ACTIVITY: Only these lines of the data below are wanted: the one with "camera: 20 degrees right, 25 degrees up", the one with "moved | rose-pink", and any lines between them, each repeated exactly.

LISTED ENTRIES:

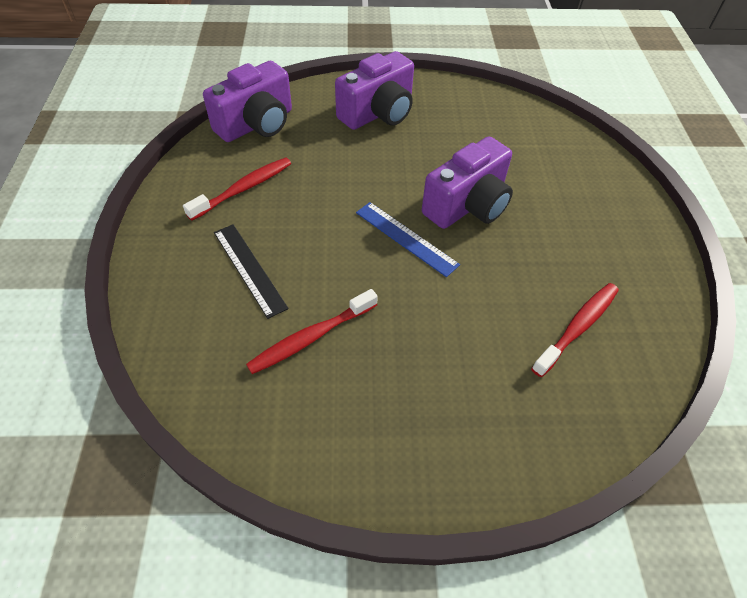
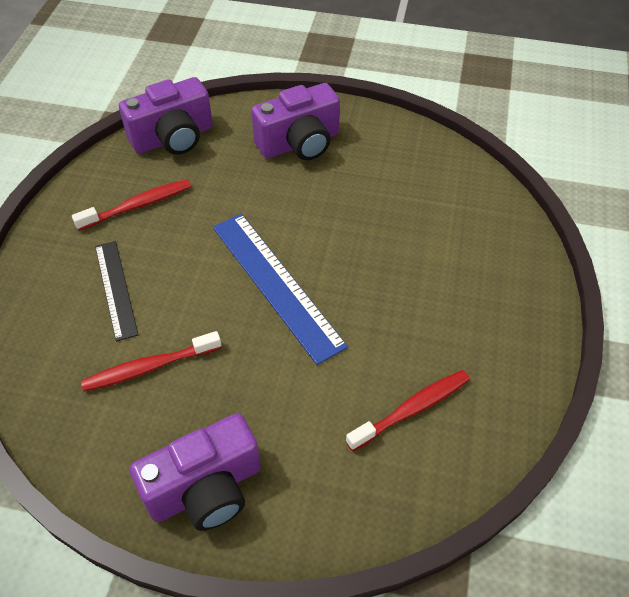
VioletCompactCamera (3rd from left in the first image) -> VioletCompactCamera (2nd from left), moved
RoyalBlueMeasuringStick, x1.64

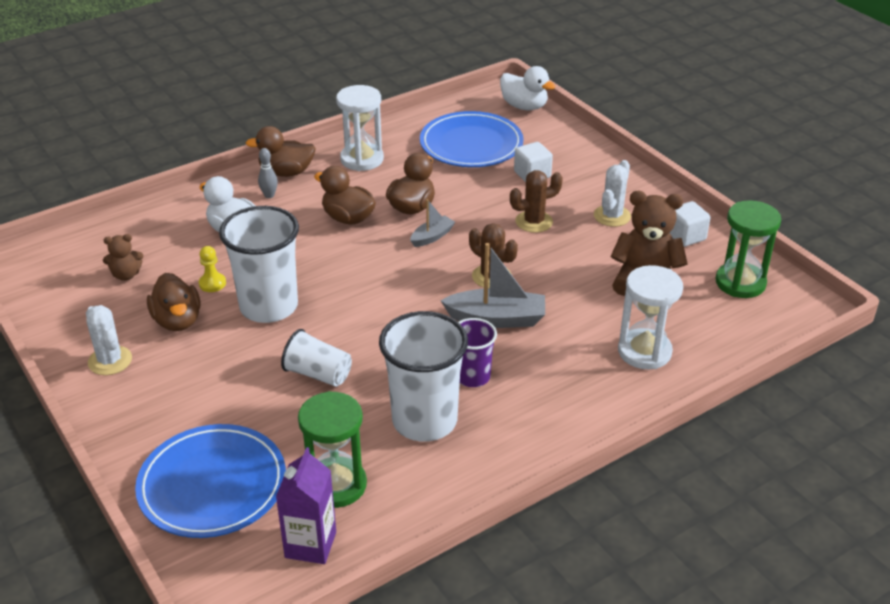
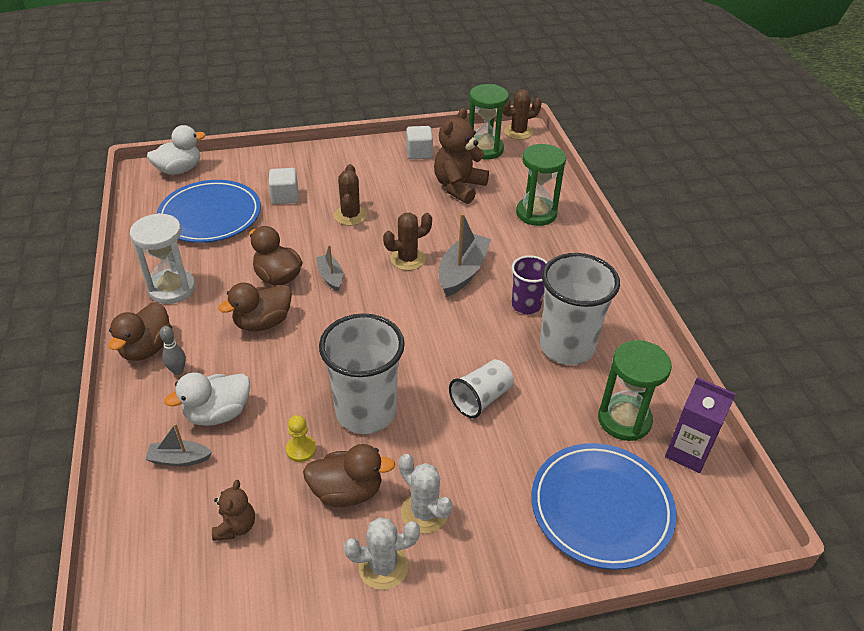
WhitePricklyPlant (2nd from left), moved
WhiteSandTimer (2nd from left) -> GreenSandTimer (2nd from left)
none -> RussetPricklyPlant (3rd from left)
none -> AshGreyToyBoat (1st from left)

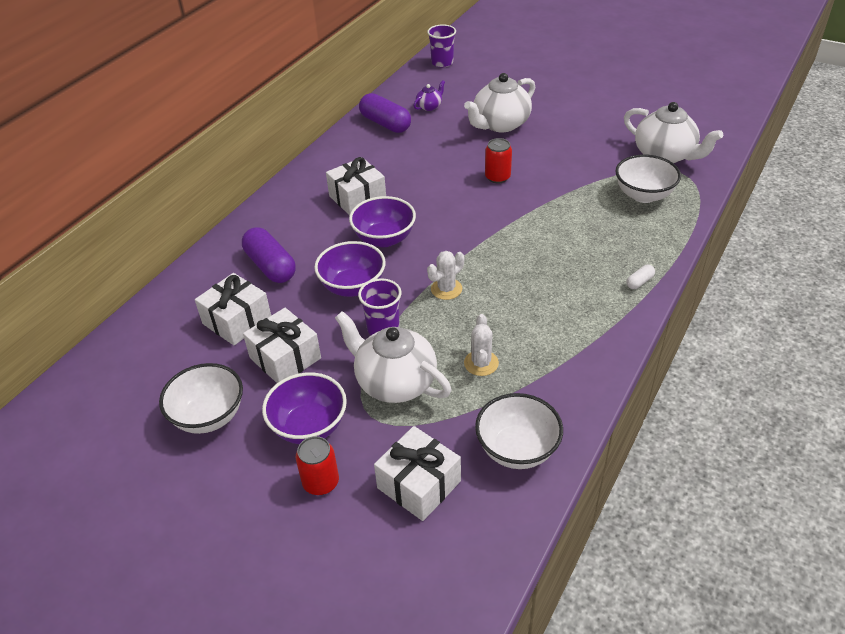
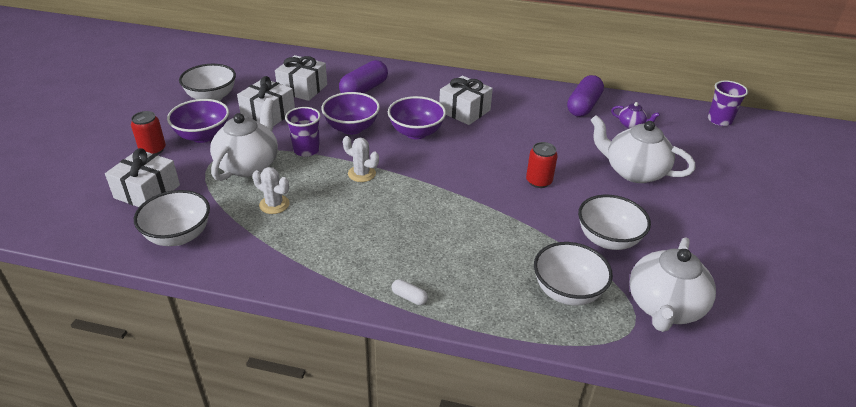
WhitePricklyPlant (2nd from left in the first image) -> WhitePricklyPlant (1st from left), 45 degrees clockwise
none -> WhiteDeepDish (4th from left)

---

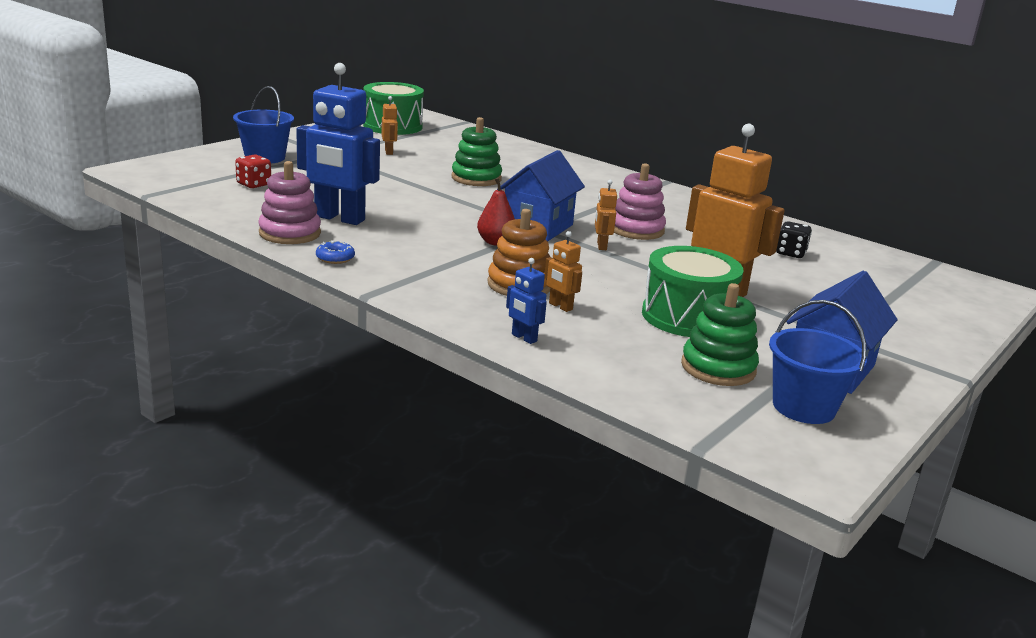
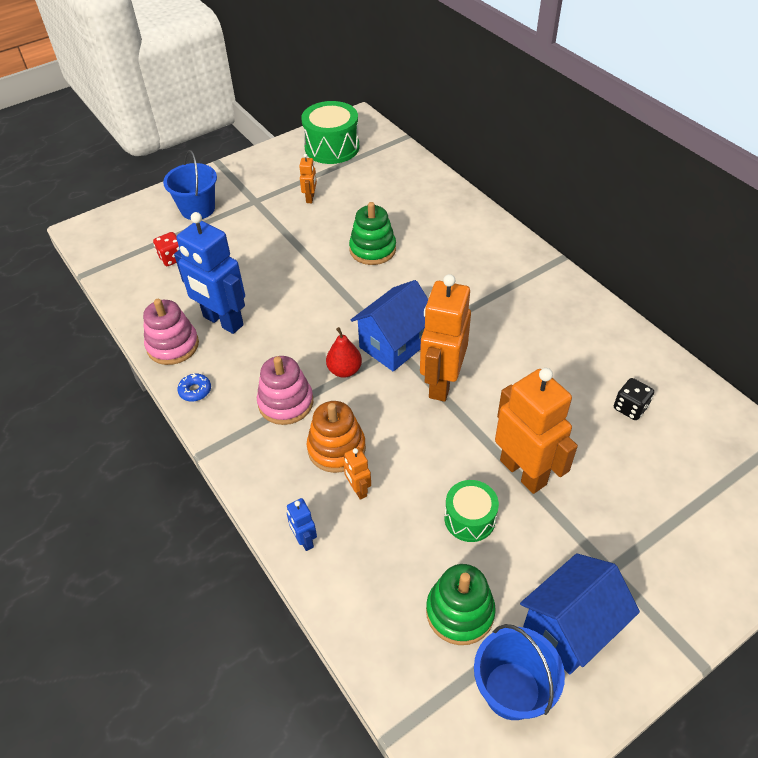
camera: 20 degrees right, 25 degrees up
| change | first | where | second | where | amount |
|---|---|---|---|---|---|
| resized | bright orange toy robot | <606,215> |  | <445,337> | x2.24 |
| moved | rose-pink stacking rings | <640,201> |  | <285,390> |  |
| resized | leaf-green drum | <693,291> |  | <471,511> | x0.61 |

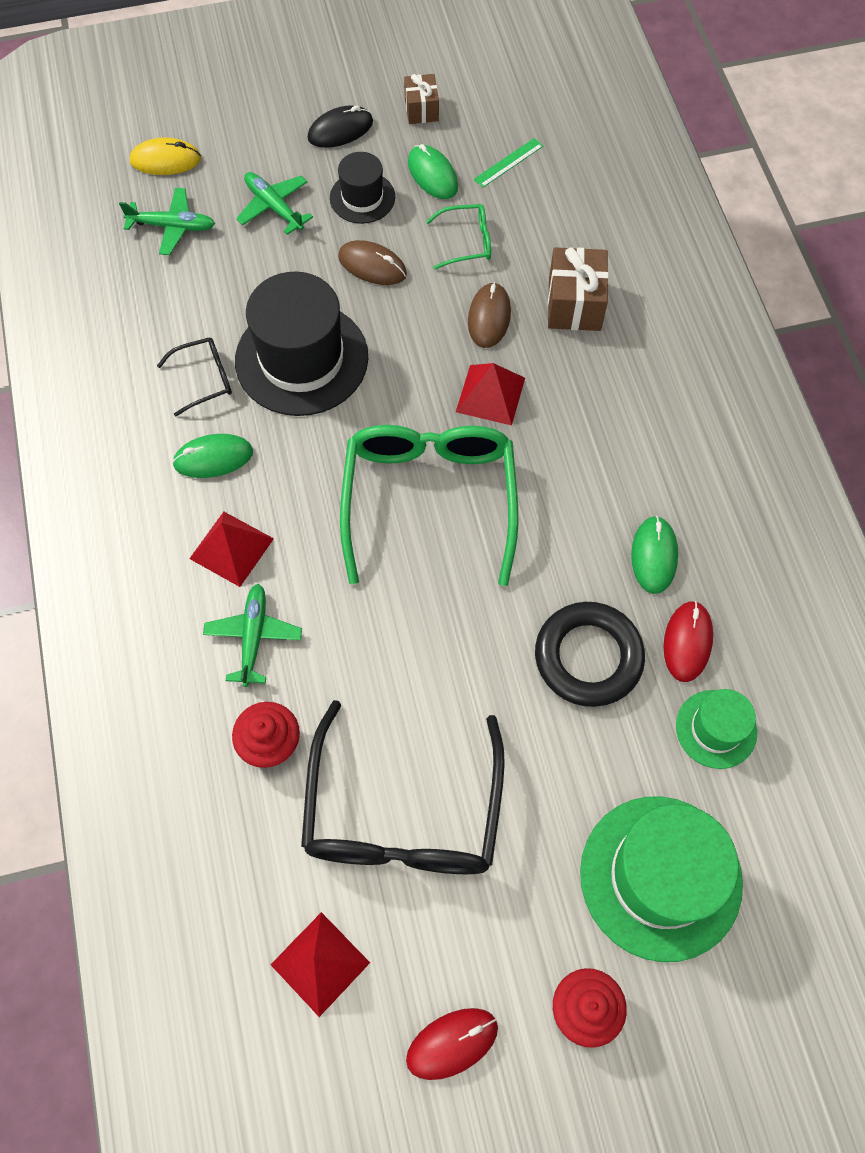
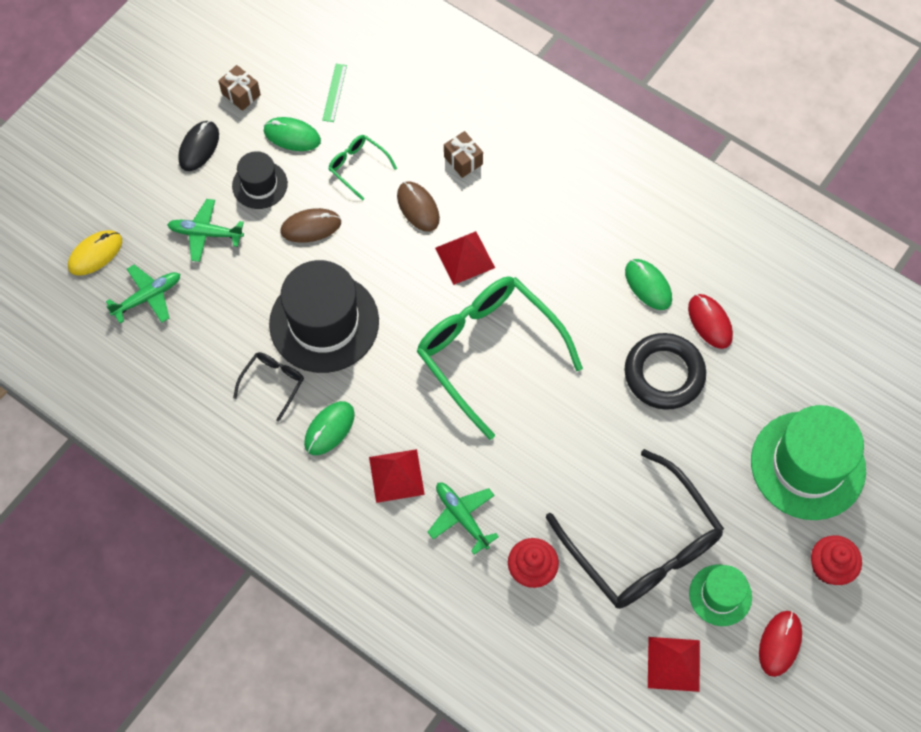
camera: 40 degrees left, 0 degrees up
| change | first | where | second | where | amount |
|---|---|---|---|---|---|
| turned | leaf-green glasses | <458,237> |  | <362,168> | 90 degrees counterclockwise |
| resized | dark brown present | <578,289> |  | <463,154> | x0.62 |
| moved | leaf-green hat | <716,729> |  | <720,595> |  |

ANSWER SECTION:
camera: 20 degrees right, 25 degrees up
| change | first | where | second | where | amount |
|---|---|---|---|---|---|
| resized | bright orange toy robot | <606,215> |  | <445,337> | x2.24 |
| moved | rose-pink stacking rings | <640,201> |  | <285,390> |  |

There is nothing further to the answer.